### SOURCE DATA
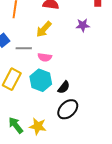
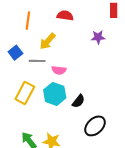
yellow arrow: (44, 29) -> (47, 41), moved
black ellipse: (68, 109) -> (95, 126), moved

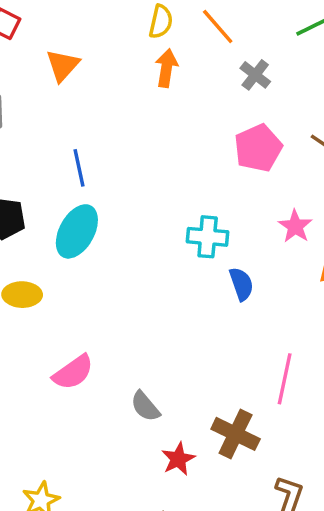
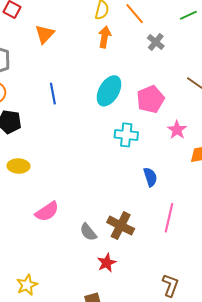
pink pentagon: (258, 148) -> (151, 99), moved
cyan ellipse: (77, 231) -> (109, 91), moved
blue semicircle: (241, 284) -> (150, 177), moved
brown cross: (236, 434) -> (121, 226), moved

### TASK DIRECTIONS
The lines to return are those in the material above that hold "ellipse".

### WORKED SOLUTION
black ellipse: (68, 109) -> (95, 126), moved
cyan ellipse: (77, 231) -> (109, 91), moved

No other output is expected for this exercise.